Provide only the number of lines below that contain the word "down".

** Opening DATASET EXCERPTS block **

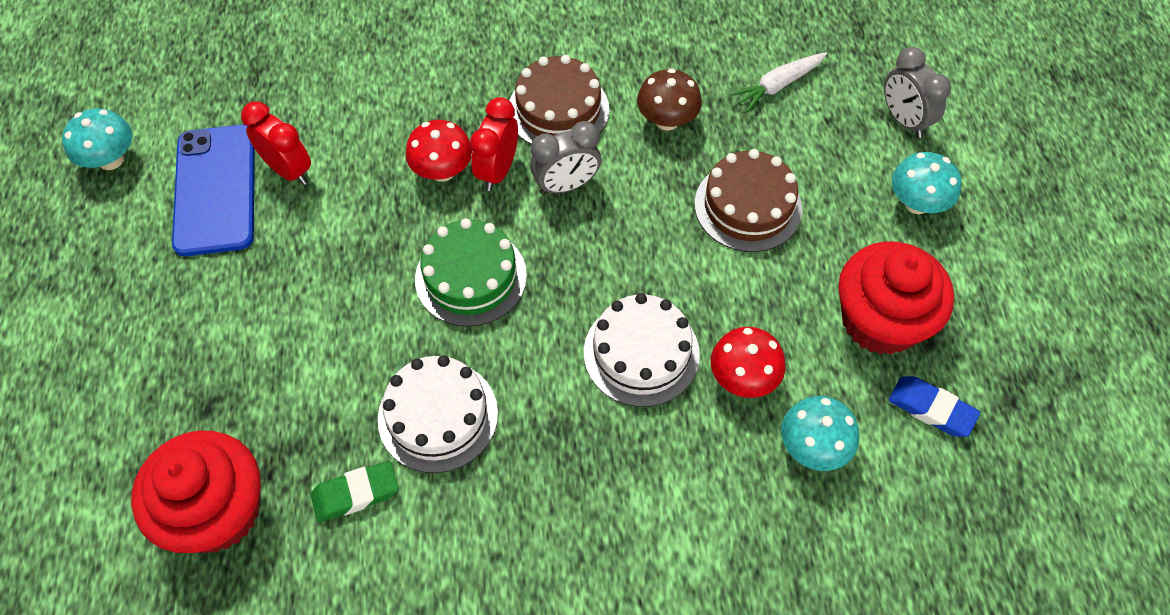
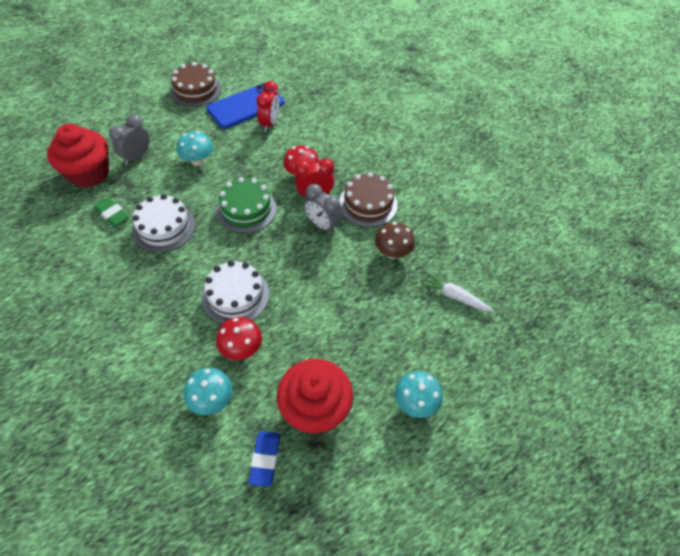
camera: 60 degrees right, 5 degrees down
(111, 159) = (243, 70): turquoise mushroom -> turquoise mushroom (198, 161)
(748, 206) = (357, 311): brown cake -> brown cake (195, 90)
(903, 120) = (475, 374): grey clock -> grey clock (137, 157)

** Closing DATASET EXCERPTS block **
** Opening DATASET EXCERPTS block **

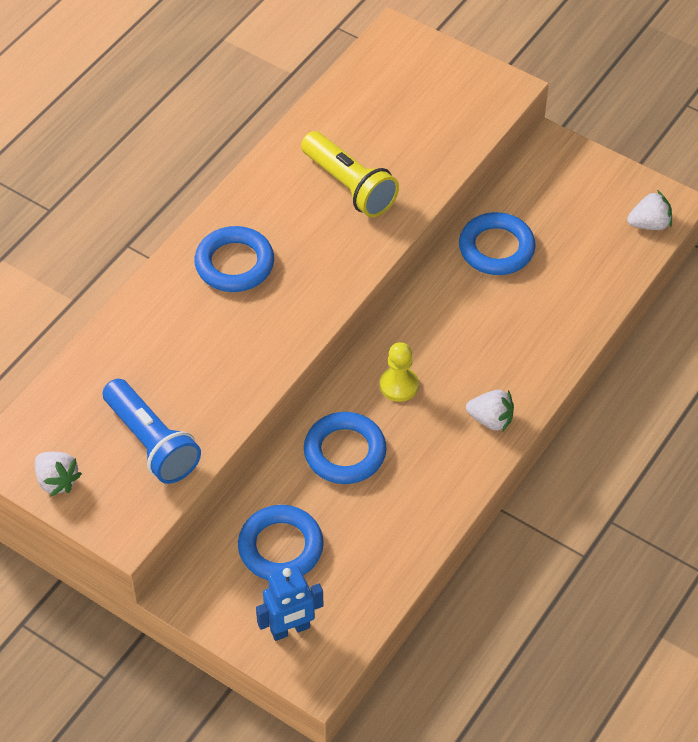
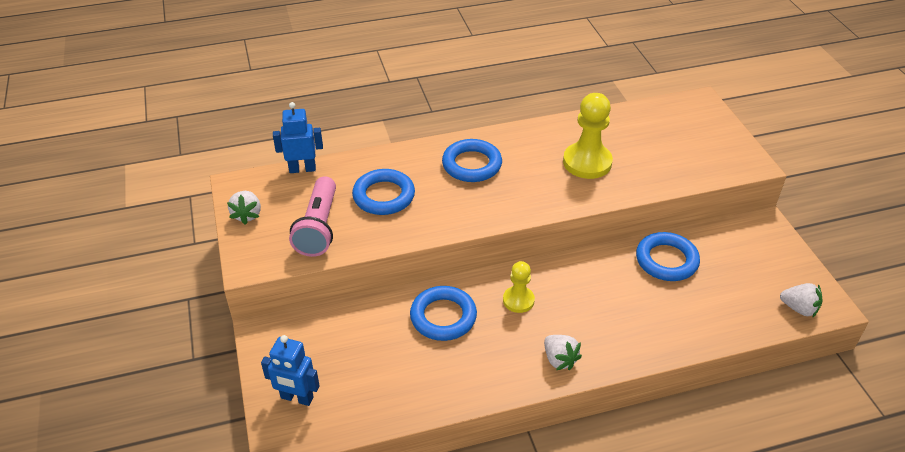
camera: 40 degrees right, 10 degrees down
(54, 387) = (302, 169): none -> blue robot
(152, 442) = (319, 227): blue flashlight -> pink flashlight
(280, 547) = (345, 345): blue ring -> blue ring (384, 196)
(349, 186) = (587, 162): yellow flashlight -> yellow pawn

** Closing DATASET EXCERPTS block **
** Opening DATASET EXCERPTS block **

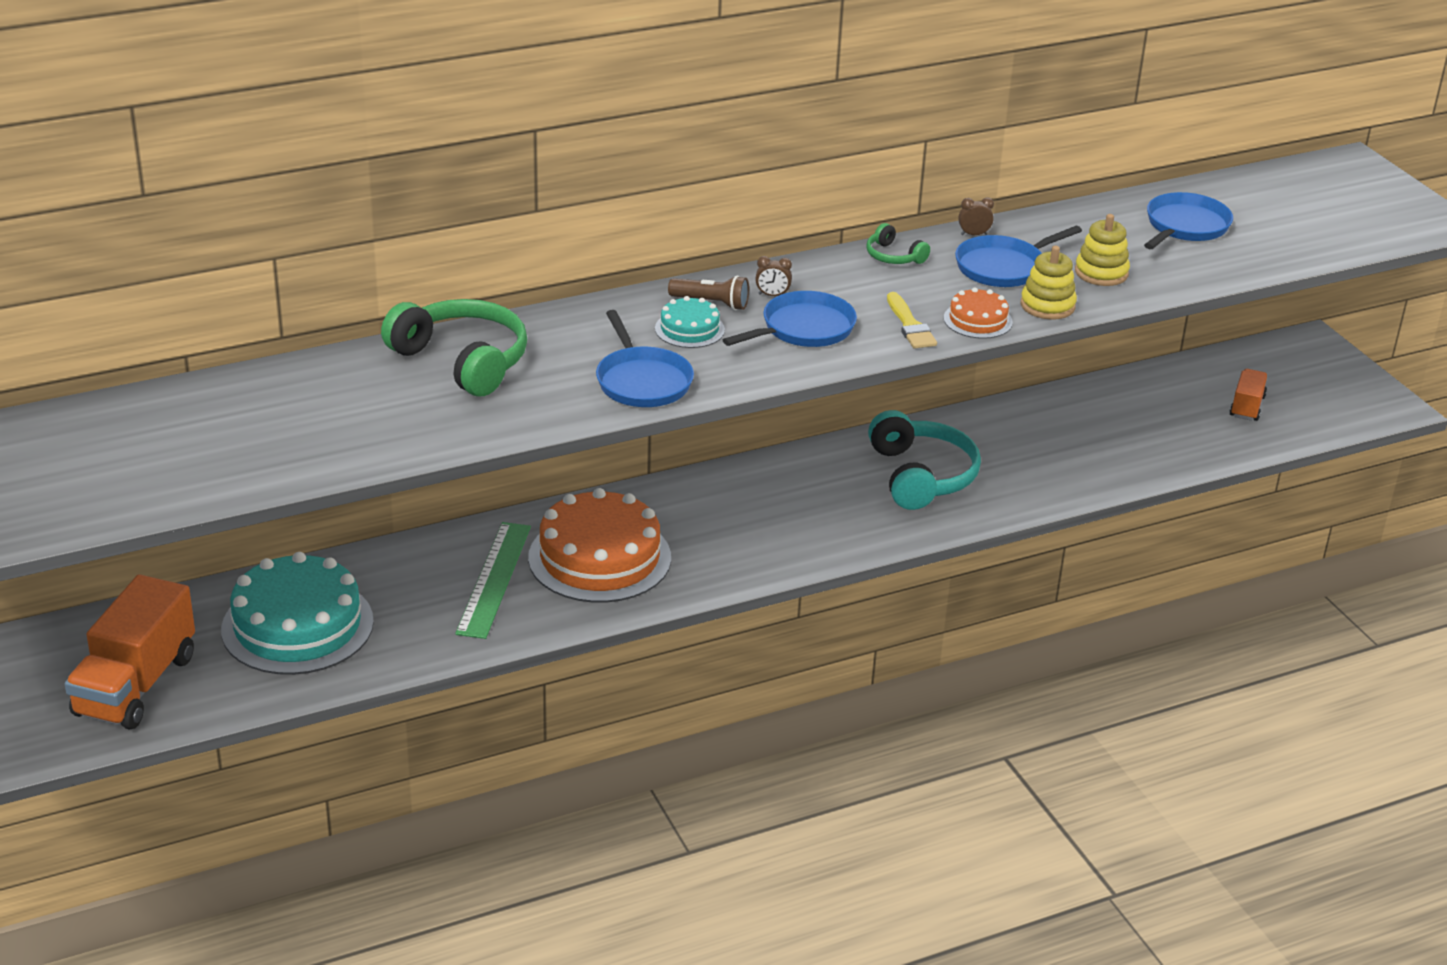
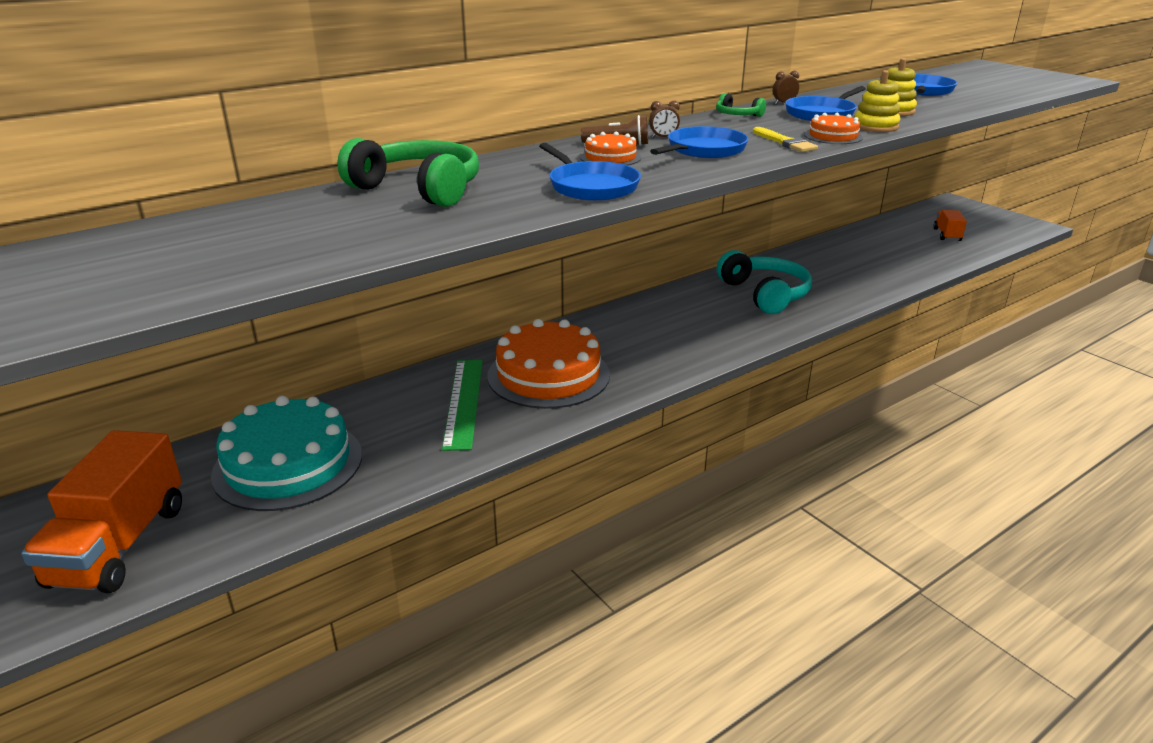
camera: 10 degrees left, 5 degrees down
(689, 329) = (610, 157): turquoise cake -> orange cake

** Closing DATASET EXCERPTS block **

▶ [ANSWER TO THIS PROBLEM] 3